Stored items from a collection:
....

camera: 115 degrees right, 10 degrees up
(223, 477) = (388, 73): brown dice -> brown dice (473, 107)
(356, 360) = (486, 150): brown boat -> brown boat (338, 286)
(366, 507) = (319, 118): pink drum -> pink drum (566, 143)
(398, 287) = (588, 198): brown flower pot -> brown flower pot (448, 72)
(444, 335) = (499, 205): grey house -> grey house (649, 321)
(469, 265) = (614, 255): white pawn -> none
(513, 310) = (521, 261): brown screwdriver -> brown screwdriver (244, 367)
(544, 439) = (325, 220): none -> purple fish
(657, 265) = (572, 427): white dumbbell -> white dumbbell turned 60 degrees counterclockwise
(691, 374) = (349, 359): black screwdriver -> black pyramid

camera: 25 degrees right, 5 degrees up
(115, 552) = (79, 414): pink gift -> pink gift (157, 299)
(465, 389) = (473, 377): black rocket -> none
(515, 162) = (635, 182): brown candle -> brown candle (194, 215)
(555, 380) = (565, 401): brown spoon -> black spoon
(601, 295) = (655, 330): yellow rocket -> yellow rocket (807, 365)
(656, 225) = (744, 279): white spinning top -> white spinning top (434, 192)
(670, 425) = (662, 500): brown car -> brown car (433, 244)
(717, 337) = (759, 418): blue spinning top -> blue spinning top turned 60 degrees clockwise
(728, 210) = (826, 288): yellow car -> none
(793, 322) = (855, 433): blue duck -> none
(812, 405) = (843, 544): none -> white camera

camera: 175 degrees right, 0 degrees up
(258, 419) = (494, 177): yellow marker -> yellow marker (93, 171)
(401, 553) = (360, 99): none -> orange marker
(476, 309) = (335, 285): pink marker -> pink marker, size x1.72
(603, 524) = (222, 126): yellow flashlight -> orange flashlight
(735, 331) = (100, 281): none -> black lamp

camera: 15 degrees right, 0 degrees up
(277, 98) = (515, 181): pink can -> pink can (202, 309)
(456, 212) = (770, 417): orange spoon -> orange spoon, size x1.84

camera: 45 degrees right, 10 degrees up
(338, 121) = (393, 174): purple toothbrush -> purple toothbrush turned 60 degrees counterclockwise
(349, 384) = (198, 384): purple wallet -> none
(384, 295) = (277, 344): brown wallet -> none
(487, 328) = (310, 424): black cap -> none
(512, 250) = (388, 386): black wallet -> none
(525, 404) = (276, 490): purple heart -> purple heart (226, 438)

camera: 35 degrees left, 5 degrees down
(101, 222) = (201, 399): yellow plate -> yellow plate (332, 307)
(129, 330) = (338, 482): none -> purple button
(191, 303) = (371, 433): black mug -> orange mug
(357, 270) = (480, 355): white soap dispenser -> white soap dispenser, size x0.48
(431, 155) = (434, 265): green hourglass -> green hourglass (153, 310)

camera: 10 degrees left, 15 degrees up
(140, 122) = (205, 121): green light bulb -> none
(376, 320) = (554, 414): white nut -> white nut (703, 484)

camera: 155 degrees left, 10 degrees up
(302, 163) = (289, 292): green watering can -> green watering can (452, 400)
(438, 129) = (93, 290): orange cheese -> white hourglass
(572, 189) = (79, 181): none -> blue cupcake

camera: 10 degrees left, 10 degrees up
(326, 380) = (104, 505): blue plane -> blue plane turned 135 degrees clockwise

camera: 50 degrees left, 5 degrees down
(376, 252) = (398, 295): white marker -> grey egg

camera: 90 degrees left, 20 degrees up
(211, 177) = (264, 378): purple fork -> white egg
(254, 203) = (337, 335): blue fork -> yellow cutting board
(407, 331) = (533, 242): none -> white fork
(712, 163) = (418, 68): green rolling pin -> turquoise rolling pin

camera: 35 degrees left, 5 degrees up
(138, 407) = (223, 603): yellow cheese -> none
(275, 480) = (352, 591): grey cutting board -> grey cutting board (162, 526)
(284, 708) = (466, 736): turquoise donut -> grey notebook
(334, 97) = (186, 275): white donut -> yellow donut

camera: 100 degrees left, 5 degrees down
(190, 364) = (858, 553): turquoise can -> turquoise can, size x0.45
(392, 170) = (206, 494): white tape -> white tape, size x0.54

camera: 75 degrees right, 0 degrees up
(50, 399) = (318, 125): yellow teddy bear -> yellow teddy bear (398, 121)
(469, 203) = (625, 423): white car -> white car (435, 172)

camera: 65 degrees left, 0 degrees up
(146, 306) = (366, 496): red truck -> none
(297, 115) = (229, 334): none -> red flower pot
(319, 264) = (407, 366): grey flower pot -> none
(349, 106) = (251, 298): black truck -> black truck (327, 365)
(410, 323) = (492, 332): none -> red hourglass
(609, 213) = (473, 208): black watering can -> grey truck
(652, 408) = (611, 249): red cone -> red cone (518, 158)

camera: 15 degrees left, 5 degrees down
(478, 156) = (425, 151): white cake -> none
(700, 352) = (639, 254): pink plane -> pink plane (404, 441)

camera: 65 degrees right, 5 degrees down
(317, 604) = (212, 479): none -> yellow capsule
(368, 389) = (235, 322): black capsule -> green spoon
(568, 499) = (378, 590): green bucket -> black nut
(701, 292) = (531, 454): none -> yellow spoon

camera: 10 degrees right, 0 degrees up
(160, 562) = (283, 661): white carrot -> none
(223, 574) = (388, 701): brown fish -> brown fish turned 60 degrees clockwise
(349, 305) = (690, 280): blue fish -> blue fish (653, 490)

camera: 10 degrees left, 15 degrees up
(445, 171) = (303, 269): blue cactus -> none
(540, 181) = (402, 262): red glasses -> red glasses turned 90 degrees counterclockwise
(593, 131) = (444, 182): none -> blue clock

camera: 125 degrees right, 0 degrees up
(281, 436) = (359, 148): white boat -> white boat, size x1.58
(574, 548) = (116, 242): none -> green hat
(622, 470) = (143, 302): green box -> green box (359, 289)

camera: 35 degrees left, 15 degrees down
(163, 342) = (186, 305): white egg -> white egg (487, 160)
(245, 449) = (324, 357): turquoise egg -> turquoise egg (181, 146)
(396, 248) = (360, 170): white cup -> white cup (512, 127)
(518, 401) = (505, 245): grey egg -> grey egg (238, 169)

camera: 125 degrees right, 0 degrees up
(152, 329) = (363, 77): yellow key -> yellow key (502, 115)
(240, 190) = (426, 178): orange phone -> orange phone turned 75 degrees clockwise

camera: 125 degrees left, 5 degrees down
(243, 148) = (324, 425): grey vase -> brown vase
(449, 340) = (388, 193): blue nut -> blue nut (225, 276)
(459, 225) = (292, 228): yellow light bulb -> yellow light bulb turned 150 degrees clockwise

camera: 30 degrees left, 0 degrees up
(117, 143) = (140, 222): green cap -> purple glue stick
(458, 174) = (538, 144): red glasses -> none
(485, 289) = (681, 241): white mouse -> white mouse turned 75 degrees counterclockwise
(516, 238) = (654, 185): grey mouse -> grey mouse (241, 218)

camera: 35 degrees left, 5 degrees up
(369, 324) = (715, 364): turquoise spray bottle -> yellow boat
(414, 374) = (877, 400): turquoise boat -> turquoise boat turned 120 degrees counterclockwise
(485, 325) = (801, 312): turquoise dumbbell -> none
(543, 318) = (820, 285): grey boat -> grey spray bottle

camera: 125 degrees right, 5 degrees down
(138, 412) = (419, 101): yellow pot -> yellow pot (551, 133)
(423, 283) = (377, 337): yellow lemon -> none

....

About this task: The response should consist of the entries, retyped exactly and in full.

Output below:
camera: 115 degrees right, 10 degrees up
(223, 477) = (388, 73): brown dice -> brown dice (473, 107)
(356, 360) = (486, 150): brown boat -> brown boat (338, 286)
(366, 507) = (319, 118): pink drum -> pink drum (566, 143)
(398, 287) = (588, 198): brown flower pot -> brown flower pot (448, 72)
(444, 335) = (499, 205): grey house -> grey house (649, 321)
(469, 265) = (614, 255): white pawn -> none
(513, 310) = (521, 261): brown screwdriver -> brown screwdriver (244, 367)
(544, 439) = (325, 220): none -> purple fish
(657, 265) = (572, 427): white dumbbell -> white dumbbell turned 60 degrees counterclockwise
(691, 374) = (349, 359): black screwdriver -> black pyramid

camera: 25 degrees right, 5 degrees up
(115, 552) = (79, 414): pink gift -> pink gift (157, 299)
(465, 389) = (473, 377): black rocket -> none
(515, 162) = (635, 182): brown candle -> brown candle (194, 215)
(555, 380) = (565, 401): brown spoon -> black spoon
(601, 295) = (655, 330): yellow rocket -> yellow rocket (807, 365)
(656, 225) = (744, 279): white spinning top -> white spinning top (434, 192)
(670, 425) = (662, 500): brown car -> brown car (433, 244)
(717, 337) = (759, 418): blue spinning top -> blue spinning top turned 60 degrees clockwise
(728, 210) = (826, 288): yellow car -> none
(793, 322) = (855, 433): blue duck -> none
(812, 405) = (843, 544): none -> white camera

camera: 175 degrees right, 0 degrees up
(258, 419) = (494, 177): yellow marker -> yellow marker (93, 171)
(401, 553) = (360, 99): none -> orange marker
(476, 309) = (335, 285): pink marker -> pink marker, size x1.72
(603, 524) = (222, 126): yellow flashlight -> orange flashlight
(735, 331) = (100, 281): none -> black lamp

camera: 15 degrees right, 0 degrees up
(277, 98) = (515, 181): pink can -> pink can (202, 309)
(456, 212) = (770, 417): orange spoon -> orange spoon, size x1.84

camera: 45 degrees right, 10 degrees up
(338, 121) = (393, 174): purple toothbrush -> purple toothbrush turned 60 degrees counterclockwise
(349, 384) = (198, 384): purple wallet -> none
(384, 295) = (277, 344): brown wallet -> none
(487, 328) = (310, 424): black cap -> none
(512, 250) = (388, 386): black wallet -> none
(525, 404) = (276, 490): purple heart -> purple heart (226, 438)

camera: 35 degrees left, 5 degrees down
(101, 222) = (201, 399): yellow plate -> yellow plate (332, 307)
(129, 330) = (338, 482): none -> purple button
(191, 303) = (371, 433): black mug -> orange mug
(357, 270) = (480, 355): white soap dispenser -> white soap dispenser, size x0.48
(431, 155) = (434, 265): green hourglass -> green hourglass (153, 310)

camera: 10 degrees left, 15 degrees up
(140, 122) = (205, 121): green light bulb -> none
(376, 320) = (554, 414): white nut -> white nut (703, 484)

camera: 155 degrees left, 10 degrees up
(302, 163) = (289, 292): green watering can -> green watering can (452, 400)
(438, 129) = (93, 290): orange cheese -> white hourglass
(572, 189) = (79, 181): none -> blue cupcake

camera: 10 degrees left, 10 degrees up
(326, 380) = (104, 505): blue plane -> blue plane turned 135 degrees clockwise

camera: 50 degrees left, 5 degrees down
(376, 252) = (398, 295): white marker -> grey egg

camera: 90 degrees left, 20 degrees up
(211, 177) = (264, 378): purple fork -> white egg
(254, 203) = (337, 335): blue fork -> yellow cutting board
(407, 331) = (533, 242): none -> white fork
(712, 163) = (418, 68): green rolling pin -> turquoise rolling pin

camera: 35 degrees left, 5 degrees up
(138, 407) = (223, 603): yellow cheese -> none
(275, 480) = (352, 591): grey cutting board -> grey cutting board (162, 526)
(284, 708) = (466, 736): turquoise donut -> grey notebook
(334, 97) = (186, 275): white donut -> yellow donut

camera: 100 degrees left, 5 degrees down
(190, 364) = (858, 553): turquoise can -> turquoise can, size x0.45
(392, 170) = (206, 494): white tape -> white tape, size x0.54

camera: 75 degrees right, 0 degrees up
(50, 399) = (318, 125): yellow teddy bear -> yellow teddy bear (398, 121)
(469, 203) = (625, 423): white car -> white car (435, 172)

camera: 65 degrees left, 0 degrees up
(146, 306) = (366, 496): red truck -> none
(297, 115) = (229, 334): none -> red flower pot
(319, 264) = (407, 366): grey flower pot -> none
(349, 106) = (251, 298): black truck -> black truck (327, 365)
(410, 323) = (492, 332): none -> red hourglass
(609, 213) = (473, 208): black watering can -> grey truck
(652, 408) = (611, 249): red cone -> red cone (518, 158)

camera: 15 degrees left, 5 degrees down
(478, 156) = (425, 151): white cake -> none
(700, 352) = (639, 254): pink plane -> pink plane (404, 441)

camera: 65 degrees right, 5 degrees down
(317, 604) = (212, 479): none -> yellow capsule
(368, 389) = (235, 322): black capsule -> green spoon
(568, 499) = (378, 590): green bucket -> black nut
(701, 292) = (531, 454): none -> yellow spoon

camera: 10 degrees right, 0 degrees up
(160, 562) = (283, 661): white carrot -> none
(223, 574) = (388, 701): brown fish -> brown fish turned 60 degrees clockwise
(349, 305) = (690, 280): blue fish -> blue fish (653, 490)

camera: 10 degrees left, 15 degrees up
(445, 171) = (303, 269): blue cactus -> none
(540, 181) = (402, 262): red glasses -> red glasses turned 90 degrees counterclockwise
(593, 131) = (444, 182): none -> blue clock

camera: 125 degrees right, 0 degrees up
(281, 436) = (359, 148): white boat -> white boat, size x1.58
(574, 548) = (116, 242): none -> green hat
(622, 470) = (143, 302): green box -> green box (359, 289)

camera: 35 degrees left, 15 degrees down
(163, 342) = (186, 305): white egg -> white egg (487, 160)
(245, 449) = (324, 357): turquoise egg -> turquoise egg (181, 146)
(396, 248) = (360, 170): white cup -> white cup (512, 127)
(518, 401) = (505, 245): grey egg -> grey egg (238, 169)

camera: 125 degrees right, 0 degrees up
(152, 329) = (363, 77): yellow key -> yellow key (502, 115)
(240, 190) = (426, 178): orange phone -> orange phone turned 75 degrees clockwise

camera: 125 degrees left, 5 degrees down
(243, 148) = (324, 425): grey vase -> brown vase
(449, 340) = (388, 193): blue nut -> blue nut (225, 276)
(459, 225) = (292, 228): yellow light bulb -> yellow light bulb turned 150 degrees clockwise

camera: 30 degrees left, 0 degrees up
(117, 143) = (140, 222): green cap -> purple glue stick
(458, 174) = (538, 144): red glasses -> none
(485, 289) = (681, 241): white mouse -> white mouse turned 75 degrees counterclockwise
(516, 238) = (654, 185): grey mouse -> grey mouse (241, 218)

camera: 35 degrees left, 5 degrees up
(369, 324) = (715, 364): turquoise spray bottle -> yellow boat
(414, 374) = (877, 400): turquoise boat -> turquoise boat turned 120 degrees counterclockwise
(485, 325) = (801, 312): turquoise dumbbell -> none
(543, 318) = (820, 285): grey boat -> grey spray bottle

camera: 125 degrees right, 5 degrees down
(138, 412) = (419, 101): yellow pot -> yellow pot (551, 133)
(423, 283) = (377, 337): yellow lemon -> none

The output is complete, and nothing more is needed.